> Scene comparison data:
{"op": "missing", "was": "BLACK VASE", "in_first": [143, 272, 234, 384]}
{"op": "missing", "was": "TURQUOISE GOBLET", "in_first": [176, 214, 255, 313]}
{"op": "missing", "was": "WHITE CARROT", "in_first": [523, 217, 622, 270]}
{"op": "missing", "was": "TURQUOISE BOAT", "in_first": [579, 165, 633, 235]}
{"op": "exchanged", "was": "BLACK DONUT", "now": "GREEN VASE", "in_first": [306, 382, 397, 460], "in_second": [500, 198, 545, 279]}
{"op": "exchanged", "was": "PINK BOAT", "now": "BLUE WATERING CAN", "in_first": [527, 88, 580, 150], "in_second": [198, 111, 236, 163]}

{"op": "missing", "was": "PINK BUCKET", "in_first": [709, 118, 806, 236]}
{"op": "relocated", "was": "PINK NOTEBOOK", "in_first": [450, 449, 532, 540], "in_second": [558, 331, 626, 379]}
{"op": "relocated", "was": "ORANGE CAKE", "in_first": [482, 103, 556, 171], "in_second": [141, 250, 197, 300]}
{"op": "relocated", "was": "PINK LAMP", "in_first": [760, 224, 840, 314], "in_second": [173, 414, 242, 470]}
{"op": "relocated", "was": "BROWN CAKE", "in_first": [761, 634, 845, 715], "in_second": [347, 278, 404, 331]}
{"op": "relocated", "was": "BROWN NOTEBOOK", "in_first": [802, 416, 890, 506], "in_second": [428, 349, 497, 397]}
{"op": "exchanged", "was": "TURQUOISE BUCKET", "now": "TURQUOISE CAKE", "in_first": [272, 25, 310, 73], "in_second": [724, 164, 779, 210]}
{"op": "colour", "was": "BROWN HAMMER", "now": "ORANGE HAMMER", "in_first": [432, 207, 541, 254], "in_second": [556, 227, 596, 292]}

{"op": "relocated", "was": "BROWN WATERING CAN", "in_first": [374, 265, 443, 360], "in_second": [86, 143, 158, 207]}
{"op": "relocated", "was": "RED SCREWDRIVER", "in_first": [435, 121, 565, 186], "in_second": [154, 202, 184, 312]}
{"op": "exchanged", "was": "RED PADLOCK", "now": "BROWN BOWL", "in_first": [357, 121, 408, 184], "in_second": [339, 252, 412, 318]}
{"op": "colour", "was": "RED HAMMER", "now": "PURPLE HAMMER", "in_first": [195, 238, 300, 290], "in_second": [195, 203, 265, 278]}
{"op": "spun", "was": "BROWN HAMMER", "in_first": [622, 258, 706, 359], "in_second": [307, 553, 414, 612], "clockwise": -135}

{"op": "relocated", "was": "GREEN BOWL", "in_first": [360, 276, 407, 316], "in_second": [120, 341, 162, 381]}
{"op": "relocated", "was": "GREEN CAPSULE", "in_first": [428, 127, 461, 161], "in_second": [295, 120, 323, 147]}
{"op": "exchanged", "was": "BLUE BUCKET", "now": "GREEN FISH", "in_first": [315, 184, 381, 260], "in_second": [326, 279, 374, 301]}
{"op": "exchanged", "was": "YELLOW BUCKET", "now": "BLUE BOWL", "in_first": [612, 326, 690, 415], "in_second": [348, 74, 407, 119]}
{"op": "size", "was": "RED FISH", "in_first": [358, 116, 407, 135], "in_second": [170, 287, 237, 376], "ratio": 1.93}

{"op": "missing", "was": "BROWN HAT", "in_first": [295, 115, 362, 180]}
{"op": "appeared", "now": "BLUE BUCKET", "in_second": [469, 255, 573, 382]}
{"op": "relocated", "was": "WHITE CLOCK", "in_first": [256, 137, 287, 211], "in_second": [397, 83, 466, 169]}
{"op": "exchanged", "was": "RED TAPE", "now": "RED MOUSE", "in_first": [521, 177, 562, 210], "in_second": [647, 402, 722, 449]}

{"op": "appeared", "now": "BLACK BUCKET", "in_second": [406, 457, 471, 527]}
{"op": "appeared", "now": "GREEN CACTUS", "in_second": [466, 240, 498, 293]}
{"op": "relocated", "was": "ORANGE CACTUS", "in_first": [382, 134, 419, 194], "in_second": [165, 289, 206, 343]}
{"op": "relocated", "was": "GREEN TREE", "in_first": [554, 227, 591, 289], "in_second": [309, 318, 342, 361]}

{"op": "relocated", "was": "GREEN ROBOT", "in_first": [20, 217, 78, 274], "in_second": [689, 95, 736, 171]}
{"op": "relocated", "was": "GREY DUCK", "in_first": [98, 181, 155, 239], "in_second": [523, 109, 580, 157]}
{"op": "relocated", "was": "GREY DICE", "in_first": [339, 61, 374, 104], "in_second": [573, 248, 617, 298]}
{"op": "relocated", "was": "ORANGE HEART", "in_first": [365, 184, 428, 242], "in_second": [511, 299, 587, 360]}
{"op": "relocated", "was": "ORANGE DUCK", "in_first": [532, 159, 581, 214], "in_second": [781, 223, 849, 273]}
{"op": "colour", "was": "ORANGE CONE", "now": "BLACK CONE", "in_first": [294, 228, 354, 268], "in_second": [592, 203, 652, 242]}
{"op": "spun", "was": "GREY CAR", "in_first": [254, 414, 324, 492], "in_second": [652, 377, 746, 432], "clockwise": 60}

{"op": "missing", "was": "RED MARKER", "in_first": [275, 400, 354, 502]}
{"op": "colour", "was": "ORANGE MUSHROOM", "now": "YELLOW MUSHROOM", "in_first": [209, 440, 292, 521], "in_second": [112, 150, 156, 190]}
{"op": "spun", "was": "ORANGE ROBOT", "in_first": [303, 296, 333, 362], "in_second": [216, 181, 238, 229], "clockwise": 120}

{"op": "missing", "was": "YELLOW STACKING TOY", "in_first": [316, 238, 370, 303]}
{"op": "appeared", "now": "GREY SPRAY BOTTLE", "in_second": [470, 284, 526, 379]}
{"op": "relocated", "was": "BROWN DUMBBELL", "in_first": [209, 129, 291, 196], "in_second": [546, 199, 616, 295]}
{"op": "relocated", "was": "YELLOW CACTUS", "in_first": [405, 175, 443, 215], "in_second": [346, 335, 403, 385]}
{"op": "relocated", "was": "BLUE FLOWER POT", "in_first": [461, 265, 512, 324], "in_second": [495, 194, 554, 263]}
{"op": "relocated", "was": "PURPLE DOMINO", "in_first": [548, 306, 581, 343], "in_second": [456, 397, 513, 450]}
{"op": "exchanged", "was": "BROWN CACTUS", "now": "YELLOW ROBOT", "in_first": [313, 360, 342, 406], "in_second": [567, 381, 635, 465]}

> DIRECTIONS: Your reply should hold every line from the data that contains "VASE", copied in full.

> SOLUTION TO THE EXERCISE:
{"op": "missing", "was": "BLACK VASE", "in_first": [143, 272, 234, 384]}
{"op": "exchanged", "was": "BLACK DONUT", "now": "GREEN VASE", "in_first": [306, 382, 397, 460], "in_second": [500, 198, 545, 279]}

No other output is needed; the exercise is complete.